Given records
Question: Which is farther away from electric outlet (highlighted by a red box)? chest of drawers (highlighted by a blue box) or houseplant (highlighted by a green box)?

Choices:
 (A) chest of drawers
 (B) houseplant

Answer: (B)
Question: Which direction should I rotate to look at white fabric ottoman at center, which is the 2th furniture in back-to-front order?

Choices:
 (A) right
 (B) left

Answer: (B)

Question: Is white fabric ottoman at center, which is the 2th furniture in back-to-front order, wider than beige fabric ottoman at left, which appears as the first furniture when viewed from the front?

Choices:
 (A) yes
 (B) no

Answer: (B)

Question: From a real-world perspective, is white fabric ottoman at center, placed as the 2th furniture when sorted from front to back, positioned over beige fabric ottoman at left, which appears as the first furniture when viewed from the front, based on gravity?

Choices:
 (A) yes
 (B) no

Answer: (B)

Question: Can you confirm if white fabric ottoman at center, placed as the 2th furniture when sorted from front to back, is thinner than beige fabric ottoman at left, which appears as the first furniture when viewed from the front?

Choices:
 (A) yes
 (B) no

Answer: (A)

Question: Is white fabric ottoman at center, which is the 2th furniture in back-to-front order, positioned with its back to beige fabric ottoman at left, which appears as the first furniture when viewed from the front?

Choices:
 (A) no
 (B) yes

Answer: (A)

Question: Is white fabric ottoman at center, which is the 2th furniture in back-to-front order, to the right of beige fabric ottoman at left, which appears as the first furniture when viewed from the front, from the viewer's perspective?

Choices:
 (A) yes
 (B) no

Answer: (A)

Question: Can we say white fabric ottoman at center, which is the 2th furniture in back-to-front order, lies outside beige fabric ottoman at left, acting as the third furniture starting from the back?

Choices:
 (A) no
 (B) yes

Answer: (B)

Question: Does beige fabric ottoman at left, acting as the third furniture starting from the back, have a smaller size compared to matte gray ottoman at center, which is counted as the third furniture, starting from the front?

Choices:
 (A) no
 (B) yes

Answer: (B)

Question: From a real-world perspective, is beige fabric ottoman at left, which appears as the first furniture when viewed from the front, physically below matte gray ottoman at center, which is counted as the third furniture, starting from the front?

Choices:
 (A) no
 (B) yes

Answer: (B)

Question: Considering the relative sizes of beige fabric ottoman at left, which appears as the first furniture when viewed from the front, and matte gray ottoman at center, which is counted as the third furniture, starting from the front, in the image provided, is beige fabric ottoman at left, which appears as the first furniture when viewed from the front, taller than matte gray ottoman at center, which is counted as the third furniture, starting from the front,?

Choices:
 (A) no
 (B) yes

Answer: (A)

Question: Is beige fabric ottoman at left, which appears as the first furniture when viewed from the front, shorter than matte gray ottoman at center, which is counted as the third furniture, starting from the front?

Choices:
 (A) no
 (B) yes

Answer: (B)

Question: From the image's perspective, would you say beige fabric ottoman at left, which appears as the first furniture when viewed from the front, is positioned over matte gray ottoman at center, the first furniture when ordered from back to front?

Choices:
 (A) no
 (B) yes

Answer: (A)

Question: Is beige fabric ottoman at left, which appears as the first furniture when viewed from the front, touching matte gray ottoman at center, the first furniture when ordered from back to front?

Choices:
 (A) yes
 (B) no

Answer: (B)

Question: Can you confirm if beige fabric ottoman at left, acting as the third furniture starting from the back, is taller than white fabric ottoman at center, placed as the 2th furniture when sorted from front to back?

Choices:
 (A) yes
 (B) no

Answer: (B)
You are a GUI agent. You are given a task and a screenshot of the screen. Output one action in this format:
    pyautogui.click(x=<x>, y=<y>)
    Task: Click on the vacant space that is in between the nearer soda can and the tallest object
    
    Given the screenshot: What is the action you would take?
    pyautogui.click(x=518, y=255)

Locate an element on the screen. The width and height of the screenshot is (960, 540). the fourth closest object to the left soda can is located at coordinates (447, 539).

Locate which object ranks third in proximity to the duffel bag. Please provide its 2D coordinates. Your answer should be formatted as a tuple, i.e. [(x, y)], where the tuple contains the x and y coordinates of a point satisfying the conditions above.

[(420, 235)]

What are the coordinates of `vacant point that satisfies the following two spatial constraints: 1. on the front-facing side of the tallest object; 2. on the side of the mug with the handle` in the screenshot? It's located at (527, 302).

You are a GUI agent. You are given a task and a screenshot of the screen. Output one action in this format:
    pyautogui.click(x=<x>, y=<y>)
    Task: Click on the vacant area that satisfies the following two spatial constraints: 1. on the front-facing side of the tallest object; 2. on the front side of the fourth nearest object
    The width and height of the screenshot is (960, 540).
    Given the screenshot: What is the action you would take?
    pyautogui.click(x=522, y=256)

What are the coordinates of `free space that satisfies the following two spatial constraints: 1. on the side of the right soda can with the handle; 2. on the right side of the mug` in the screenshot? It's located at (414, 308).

Work instructions
Reproduce all of the records above verbatim, keeping every line and its order unchanged.

Result for this task
Question: Which is farther away from electric outlet (highlighted by a red box)? chest of drawers (highlighted by a blue box) or houseplant (highlighted by a green box)?

Choices:
 (A) chest of drawers
 (B) houseplant

Answer: (B)
Question: Which direction should I rotate to look at white fabric ottoman at center, which is the 2th furniture in back-to-front order?

Choices:
 (A) right
 (B) left

Answer: (B)

Question: Is white fabric ottoman at center, which is the 2th furniture in back-to-front order, wider than beige fabric ottoman at left, which appears as the first furniture when viewed from the front?

Choices:
 (A) yes
 (B) no

Answer: (B)

Question: From a real-world perspective, is white fabric ottoman at center, placed as the 2th furniture when sorted from front to back, positioned over beige fabric ottoman at left, which appears as the first furniture when viewed from the front, based on gravity?

Choices:
 (A) yes
 (B) no

Answer: (B)

Question: Can you confirm if white fabric ottoman at center, placed as the 2th furniture when sorted from front to back, is thinner than beige fabric ottoman at left, which appears as the first furniture when viewed from the front?

Choices:
 (A) yes
 (B) no

Answer: (A)

Question: Is white fabric ottoman at center, which is the 2th furniture in back-to-front order, positioned with its back to beige fabric ottoman at left, which appears as the first furniture when viewed from the front?

Choices:
 (A) no
 (B) yes

Answer: (A)

Question: Is white fabric ottoman at center, which is the 2th furniture in back-to-front order, to the right of beige fabric ottoman at left, which appears as the first furniture when viewed from the front, from the viewer's perspective?

Choices:
 (A) yes
 (B) no

Answer: (A)

Question: Can we say white fabric ottoman at center, which is the 2th furniture in back-to-front order, lies outside beige fabric ottoman at left, acting as the third furniture starting from the back?

Choices:
 (A) no
 (B) yes

Answer: (B)

Question: Does beige fabric ottoman at left, acting as the third furniture starting from the back, have a smaller size compared to matte gray ottoman at center, which is counted as the third furniture, starting from the front?

Choices:
 (A) no
 (B) yes

Answer: (B)

Question: From a real-world perspective, is beige fabric ottoman at left, which appears as the first furniture when viewed from the front, physically below matte gray ottoman at center, which is counted as the third furniture, starting from the front?

Choices:
 (A) no
 (B) yes

Answer: (B)

Question: Considering the relative sizes of beige fabric ottoman at left, which appears as the first furniture when viewed from the front, and matte gray ottoman at center, which is counted as the third furniture, starting from the front, in the image provided, is beige fabric ottoman at left, which appears as the first furniture when viewed from the front, taller than matte gray ottoman at center, which is counted as the third furniture, starting from the front,?

Choices:
 (A) no
 (B) yes

Answer: (A)

Question: Is beige fabric ottoman at left, which appears as the first furniture when viewed from the front, shorter than matte gray ottoman at center, which is counted as the third furniture, starting from the front?

Choices:
 (A) no
 (B) yes

Answer: (B)

Question: From the image's perspective, would you say beige fabric ottoman at left, which appears as the first furniture when viewed from the front, is positioned over matte gray ottoman at center, the first furniture when ordered from back to front?

Choices:
 (A) no
 (B) yes

Answer: (A)

Question: Is beige fabric ottoman at left, which appears as the first furniture when viewed from the front, touching matte gray ottoman at center, the first furniture when ordered from back to front?

Choices:
 (A) yes
 (B) no

Answer: (B)

Question: Can you confirm if beige fabric ottoman at left, acting as the third furniture starting from the back, is taller than white fabric ottoman at center, placed as the 2th furniture when sorted from front to back?

Choices:
 (A) yes
 (B) no

Answer: (B)
You are a GUI agent. You are given a task and a screenshot of the screen. Output one action in this format:
    pyautogui.click(x=<x>, y=<y>)
    Task: Click on the vacant space that is in between the nearer soda can and the tallest object
    
    Given the screenshot: What is the action you would take?
    pyautogui.click(x=518, y=255)

Locate an element on the screen. The width and height of the screenshot is (960, 540). the fourth closest object to the left soda can is located at coordinates (447, 539).

Locate which object ranks third in proximity to the duffel bag. Please provide its 2D coordinates. Your answer should be formatted as a tuple, i.e. [(x, y)], where the tuple contains the x and y coordinates of a point satisfying the conditions above.

[(420, 235)]

What are the coordinates of `vacant point that satisfies the following two spatial constraints: 1. on the front-facing side of the tallest object; 2. on the side of the mug with the handle` in the screenshot? It's located at (527, 302).

You are a GUI agent. You are given a task and a screenshot of the screen. Output one action in this format:
    pyautogui.click(x=<x>, y=<y>)
    Task: Click on the vacant area that satisfies the following two spatial constraints: 1. on the front-facing side of the tallest object; 2. on the front side of the fourth nearest object
    The width and height of the screenshot is (960, 540).
    Given the screenshot: What is the action you would take?
    pyautogui.click(x=522, y=256)

What are the coordinates of `free space that satisfies the following two spatial constraints: 1. on the side of the right soda can with the handle; 2. on the right side of the mug` in the screenshot? It's located at (414, 308).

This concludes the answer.